*** Data

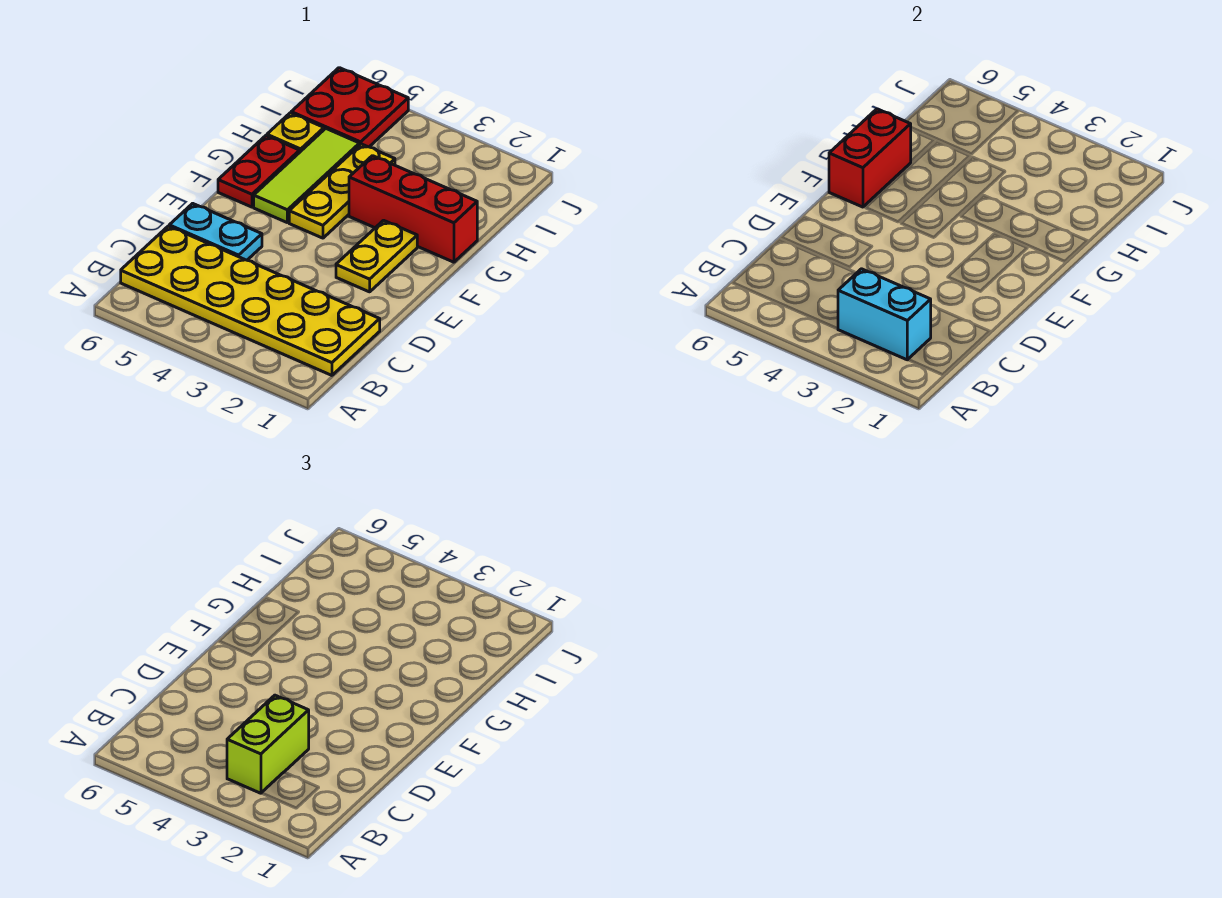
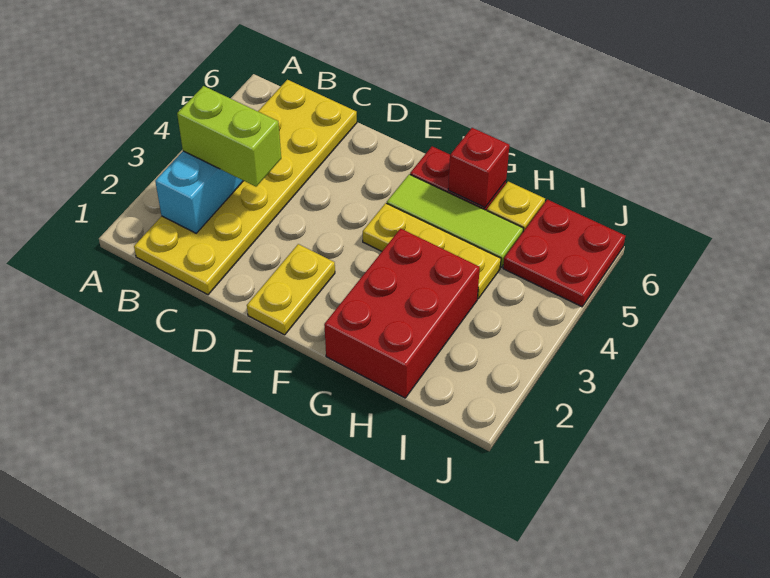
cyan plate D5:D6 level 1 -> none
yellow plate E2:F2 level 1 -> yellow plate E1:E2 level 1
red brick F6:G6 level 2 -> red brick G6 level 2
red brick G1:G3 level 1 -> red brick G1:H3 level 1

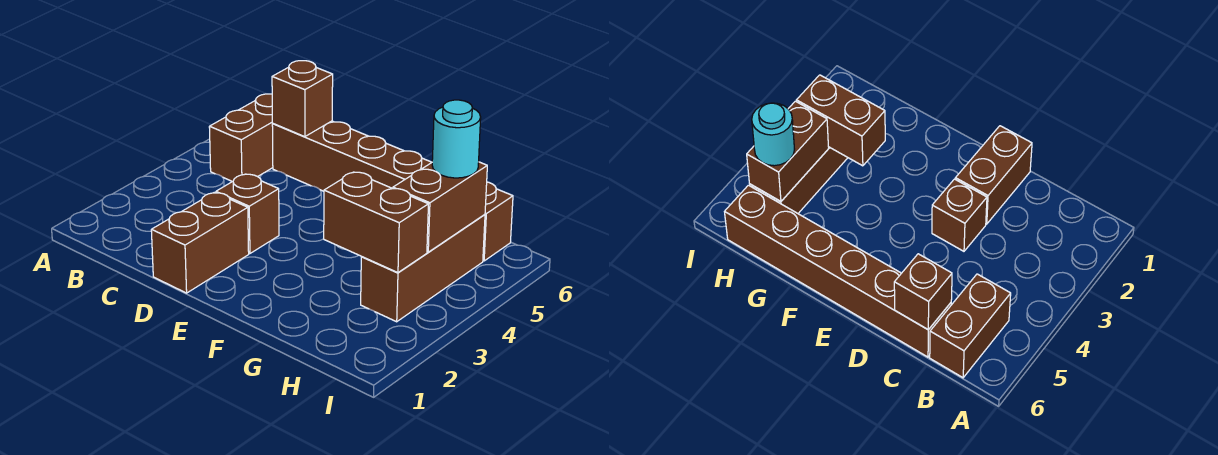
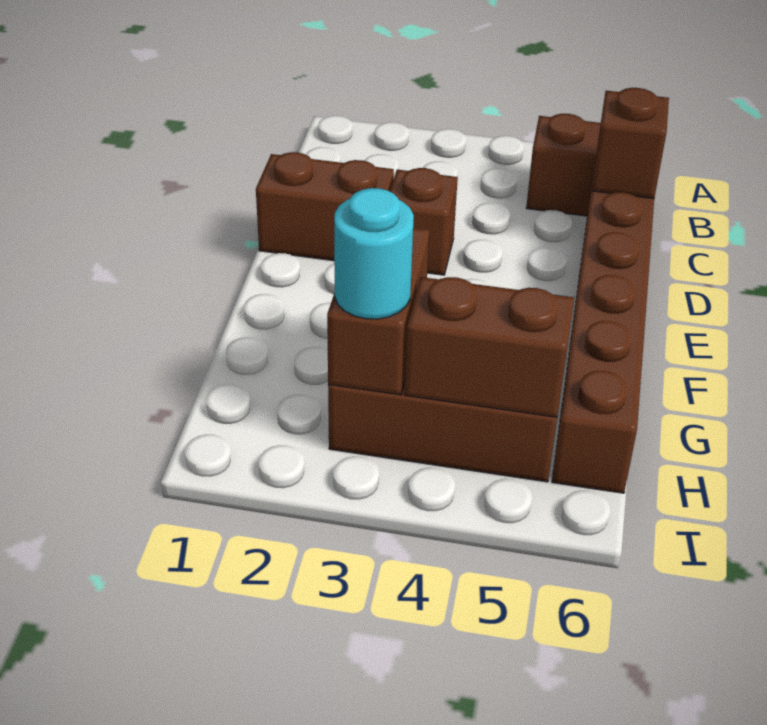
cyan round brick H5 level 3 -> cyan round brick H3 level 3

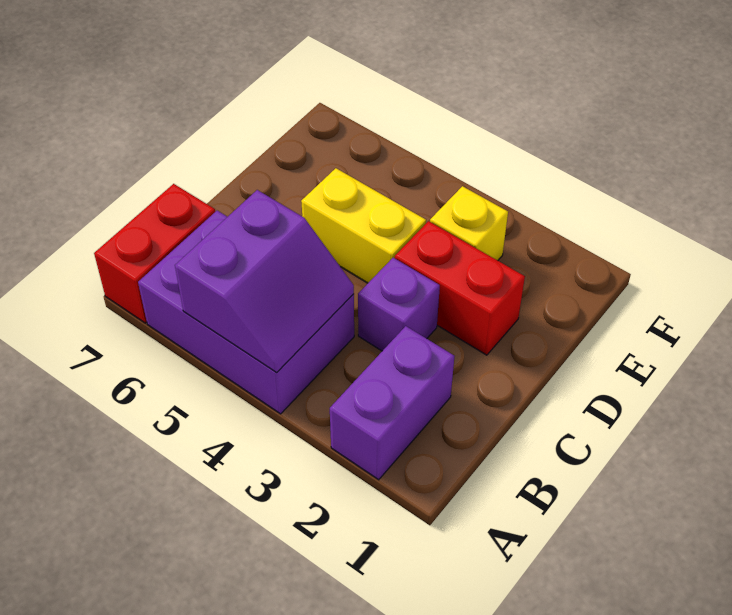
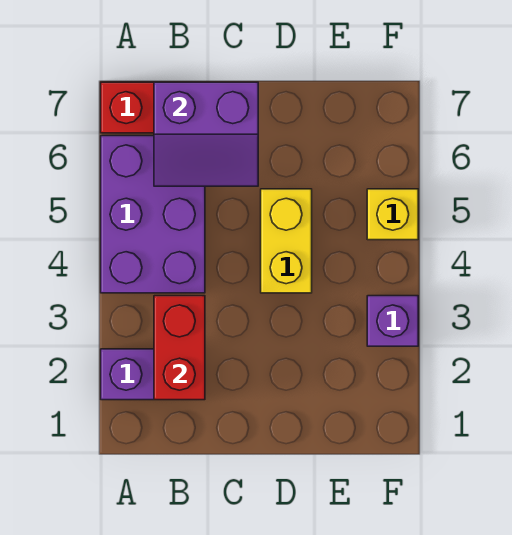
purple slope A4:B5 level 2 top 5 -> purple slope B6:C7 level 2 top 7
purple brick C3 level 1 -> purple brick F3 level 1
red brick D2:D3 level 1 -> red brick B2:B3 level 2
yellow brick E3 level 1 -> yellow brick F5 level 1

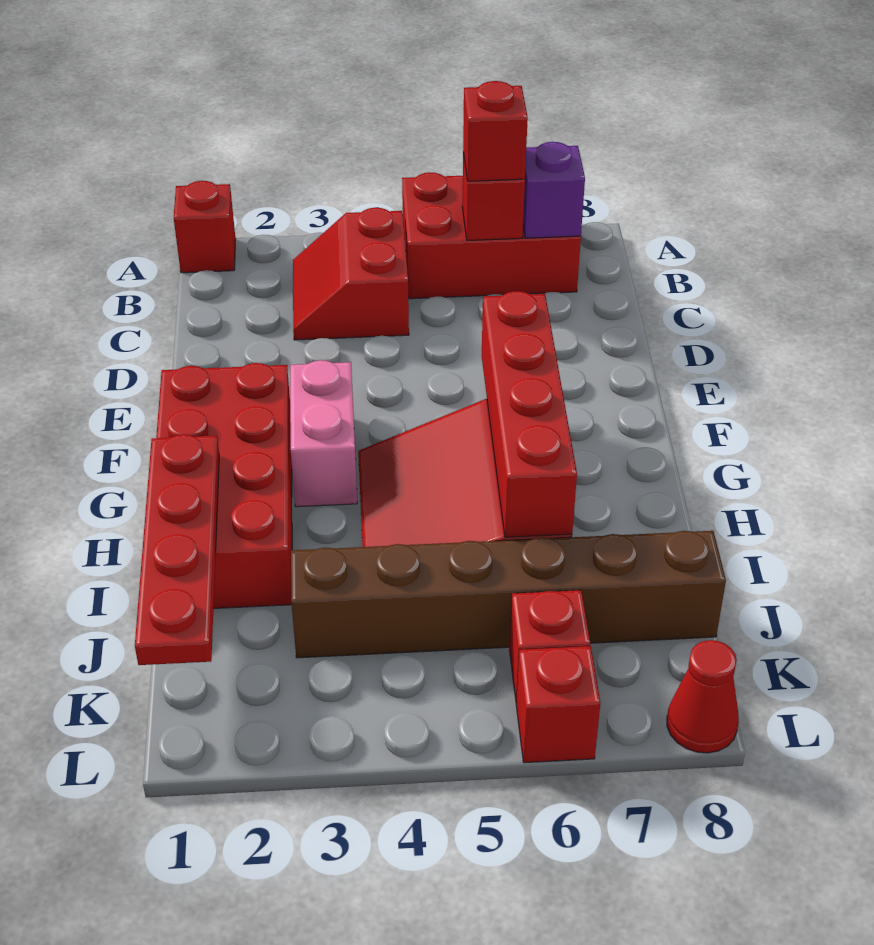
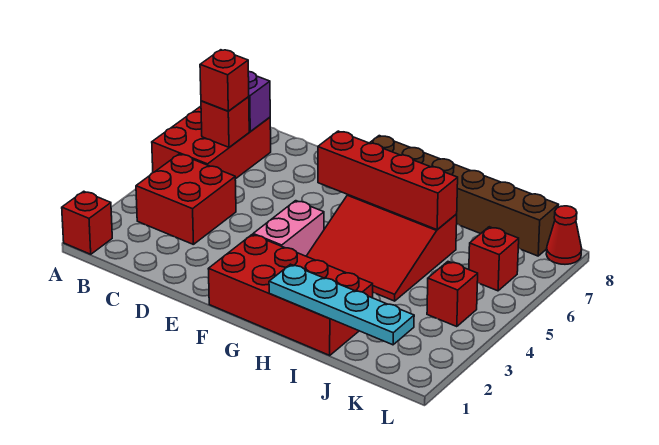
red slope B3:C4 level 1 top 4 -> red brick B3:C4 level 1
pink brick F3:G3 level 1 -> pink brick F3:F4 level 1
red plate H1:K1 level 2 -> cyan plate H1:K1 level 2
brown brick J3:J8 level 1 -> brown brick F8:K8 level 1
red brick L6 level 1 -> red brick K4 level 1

******

§ Required work
Your task is to copy only the lines above starting at the one containing "purple brick C3" and ending at the one containing "red plate H1:K1". Copy them exactly, both ends included, and omit the pictures.

§ Your solution
purple brick C3 level 1 -> purple brick F3 level 1
red brick D2:D3 level 1 -> red brick B2:B3 level 2
yellow brick E3 level 1 -> yellow brick F5 level 1

red slope B3:C4 level 1 top 4 -> red brick B3:C4 level 1
pink brick F3:G3 level 1 -> pink brick F3:F4 level 1
red plate H1:K1 level 2 -> cyan plate H1:K1 level 2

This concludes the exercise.